**TASK**.
Although the records include pictures, print only the rest, exactly as written.
***** RECORDED DATA *****
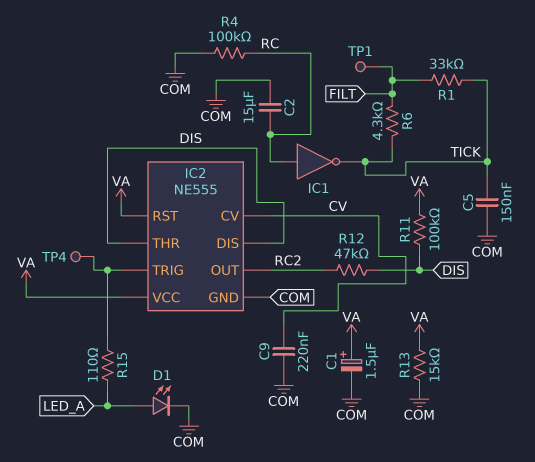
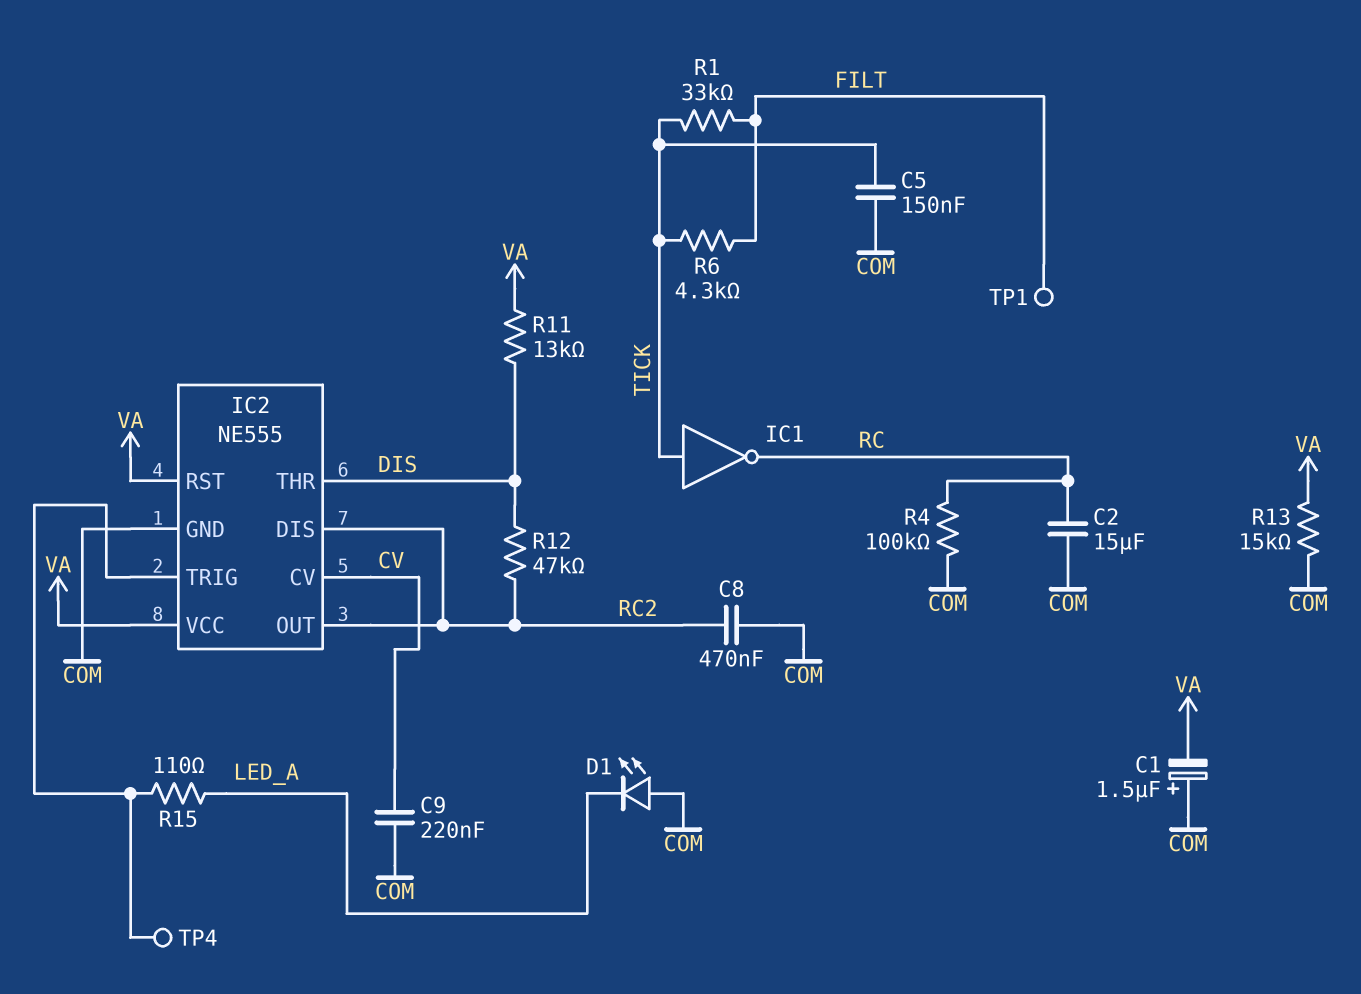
C1: 1.5uF (plus VA, minus COM) -> 1.5uF (plus COM, minus VA)
C8: none -> 470nF (COM, RC2)
D1: LED (A LED_A, K COM) -> LED (A COM, K LED_A)
IC1: NOT (in RC, out TICK) -> NOT (in TICK, out RC)
IC2 pin DIS: DIS -> RC2
R11: 100k (DIS, VA) -> 13k (DIS, VA)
*****
**TASK SOLUTION**.
C1: 1.5uF (plus VA, minus COM) -> 1.5uF (plus COM, minus VA)
C8: none -> 470nF (COM, RC2)
D1: LED (A LED_A, K COM) -> LED (A COM, K LED_A)
IC1: NOT (in RC, out TICK) -> NOT (in TICK, out RC)
IC2 pin DIS: DIS -> RC2
R11: 100k (DIS, VA) -> 13k (DIS, VA)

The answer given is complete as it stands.